ABOUT THIS TASK: Find the lines in the records that carry the word "camera". Copy each one.

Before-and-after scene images

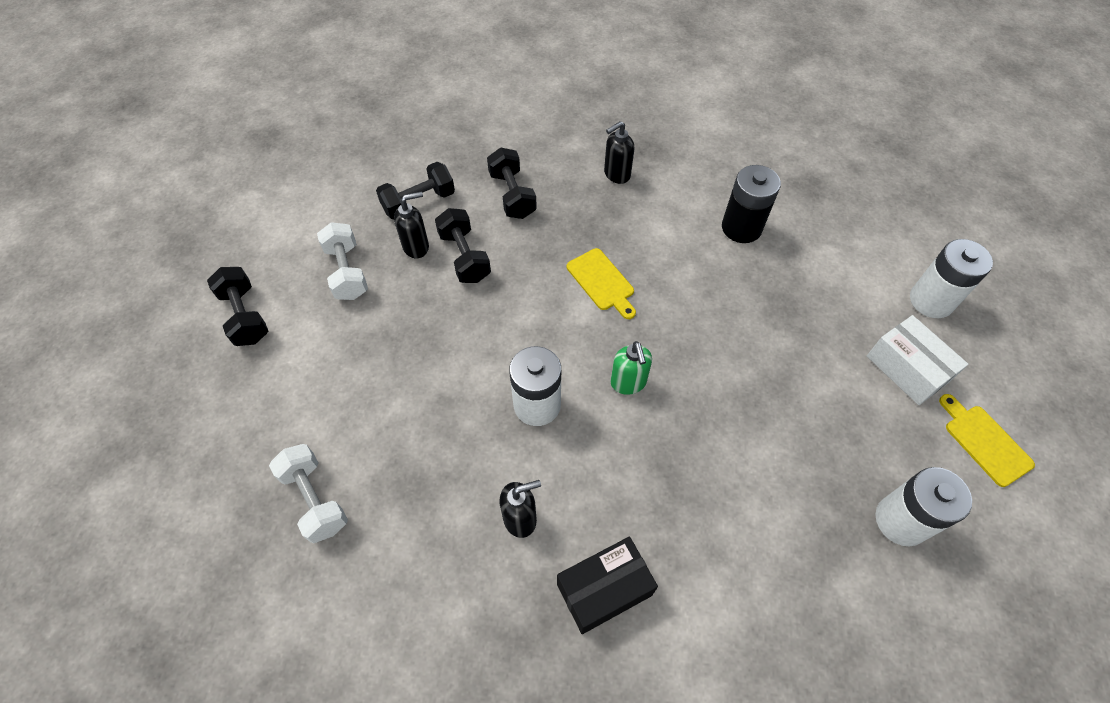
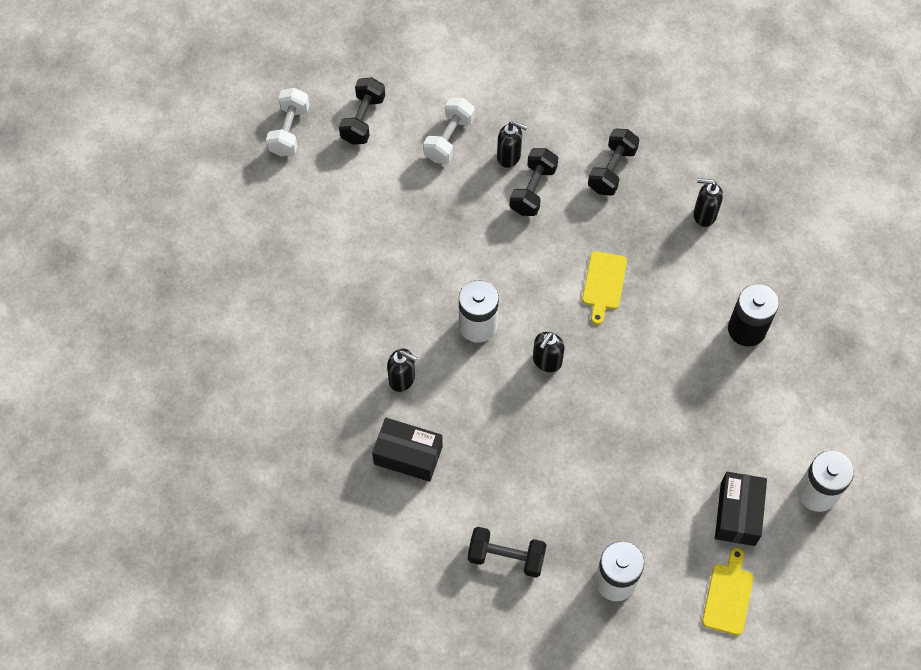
camera: 45 degrees right, 5 degrees up
white dumbbell [269,444,348,543] -> white dumbbell moved to [266,88,310,157]
black dumbbell [376,162,455,220] -> black dumbbell moved to [468,527,546,578]
green soap dispenser [611,341,652,395] -> black soap dispenser [533,332,565,372]
white box [867,315,968,405] -> black box [715,472,767,546]

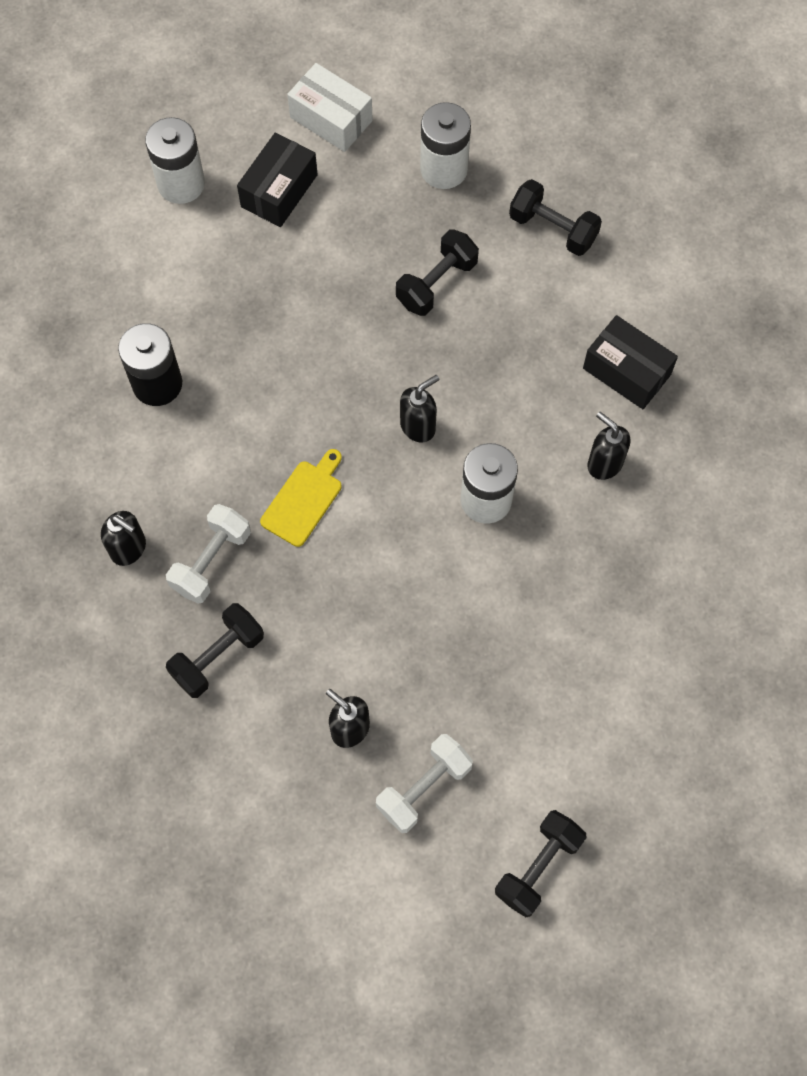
camera: 160 degrees left, 5 degrees up
white dumbbell [266,88,310,157] -> white dumbbell moved to [166,504,251,604]
black dumbbell [509,148,558,216] -> black dumbbell moved to [396,229,479,316]
yellow cutting board [702,548,754,636] -> white box [287,63,373,152]

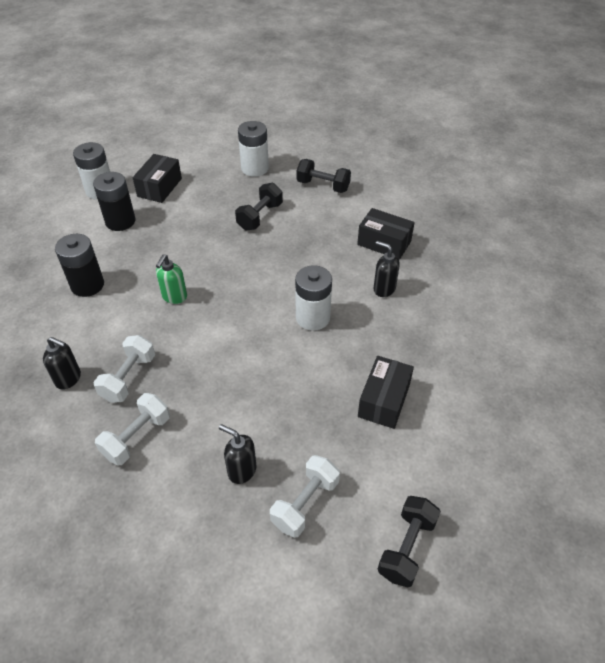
camera: 10 degrees left, 20 degrees down
black dumbbell [166,603,264,698] -> white dumbbell [95,393,170,465]
yellow cutting board [260,449,342,547] -> none
white box [287,63,373,152] -> none
black soap dispenser [400,375,439,443] -> none
none -> black battery [93,172,136,231]
none -> green soap dispenser [156,254,187,304]
none -> black box [358,356,414,429]

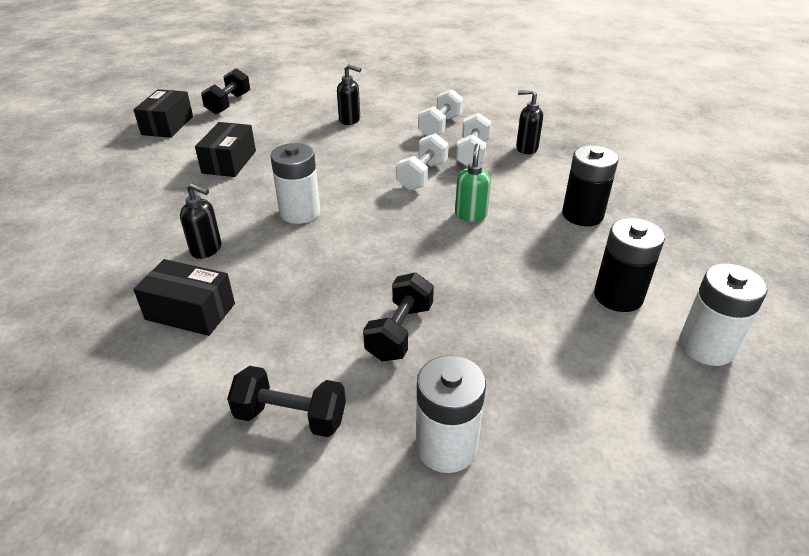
camera: 170 degrees right, 10 degrees down
black box [132,154,182,203] -> black box moved to [133,89,193,138]
white dumbbell [270,455,340,538] -> white dumbbell moved to [396,133,449,190]

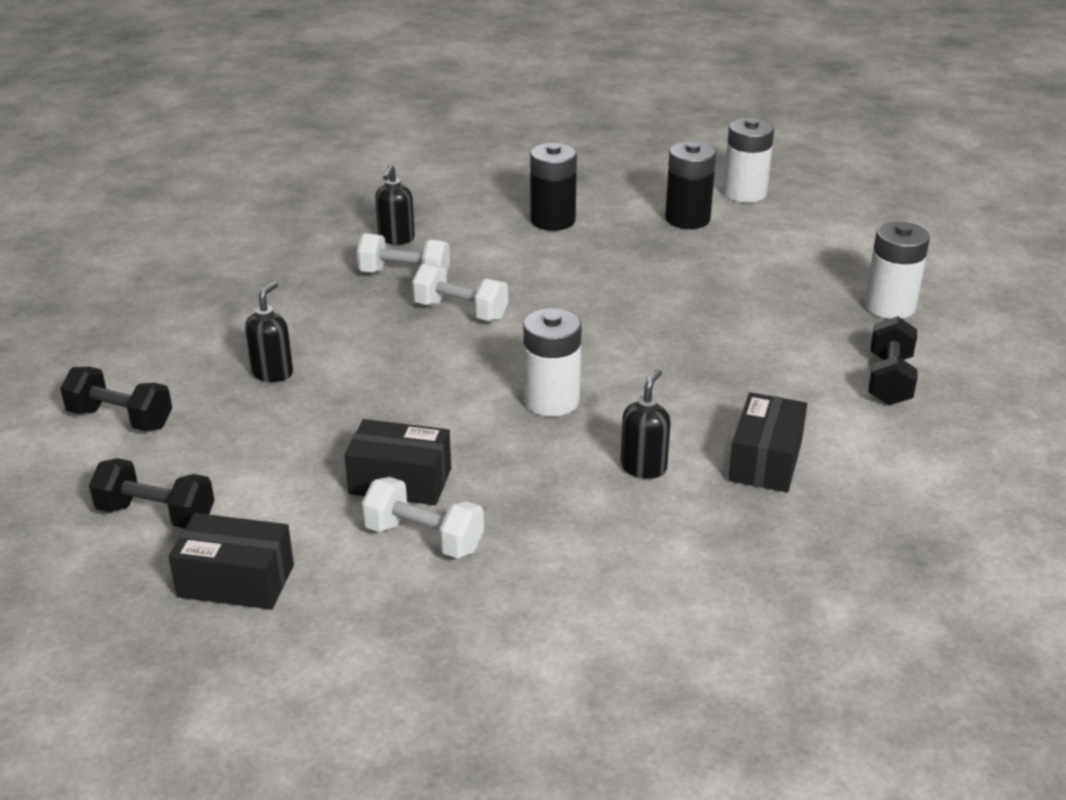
camera: 90 degrees left, 5 degrees down
black dumbbell [363,272,434,361] -> black dumbbell moved to [60,367,172,431]
white dumbbell [418,89,464,136] -> white dumbbell moved to [361,477,484,558]
green soap dispenser [455,144,491,222] -> none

RESPONSE TO THE TASK:
camera: 45 degrees right, 5 degrees up
camera: 160 degrees left, 5 degrees up
camera: 10 degrees left, 20 degrees down
camera: 170 degrees right, 10 degrees down
camera: 90 degrees left, 5 degrees down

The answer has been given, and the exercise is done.